#### Available data
^^^^^^^^

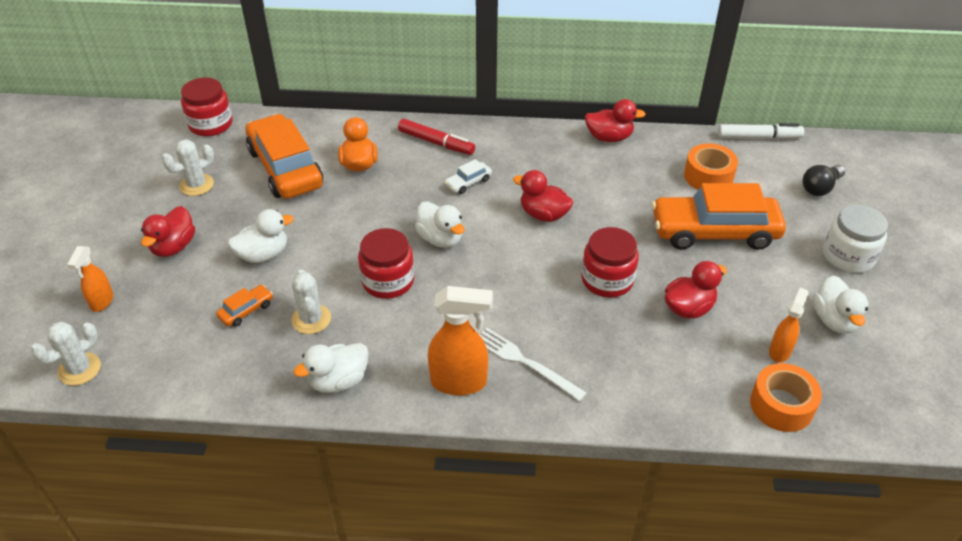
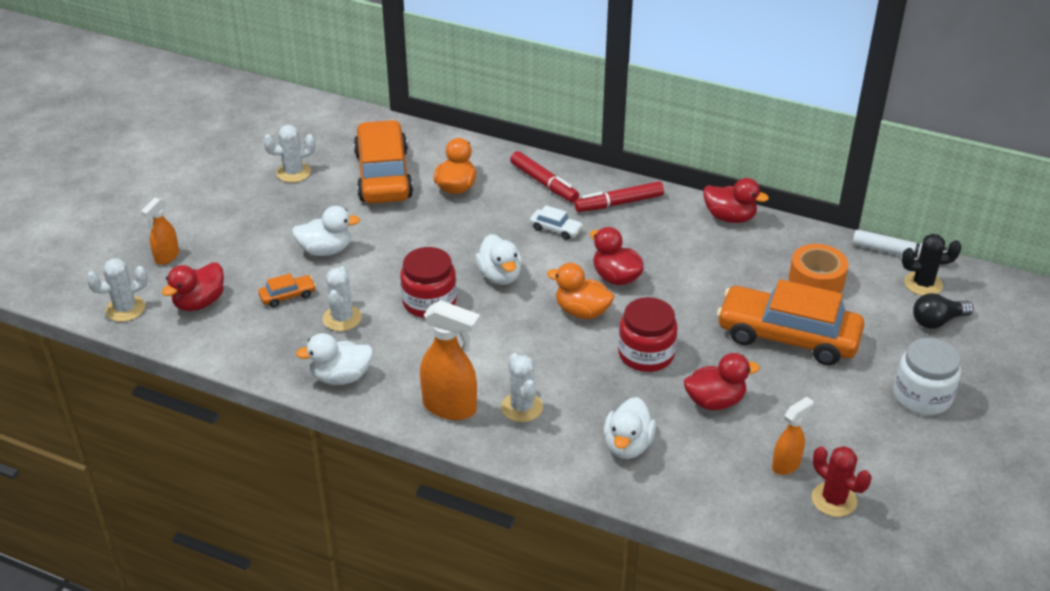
camera: 20 degrees right, 5 degrees down
(174, 247) = (248, 224): red duck -> red duck (199, 303)
(211, 124) = (332, 118): red jar -> none
(468, 182) = (556, 229): white car -> white car turned 135 degrees counterclockwise
(510, 146) = (619, 203): none -> red marker
(525, 362) = (522, 407): white fork -> white cactus
(531, 254) = (582, 311): none -> orange duck
(781, 405) = (756, 513): orange tape -> none
(791, 158) = (923, 284): none -> black cactus
(834, 320) = (865, 452): white duck -> white duck (627, 445)
(836, 372) = (834, 500): none -> red cactus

^^^^^^^^

#### What the task asks
Only the text of the records above, copied exactly, should be returned; the pictures stay out.

#### Written response
camera: 20 degrees right, 5 degrees down
(174, 247) = (248, 224): red duck -> red duck (199, 303)
(211, 124) = (332, 118): red jar -> none
(468, 182) = (556, 229): white car -> white car turned 135 degrees counterclockwise
(510, 146) = (619, 203): none -> red marker
(525, 362) = (522, 407): white fork -> white cactus
(531, 254) = (582, 311): none -> orange duck
(781, 405) = (756, 513): orange tape -> none
(791, 158) = (923, 284): none -> black cactus
(834, 320) = (865, 452): white duck -> white duck (627, 445)
(836, 372) = (834, 500): none -> red cactus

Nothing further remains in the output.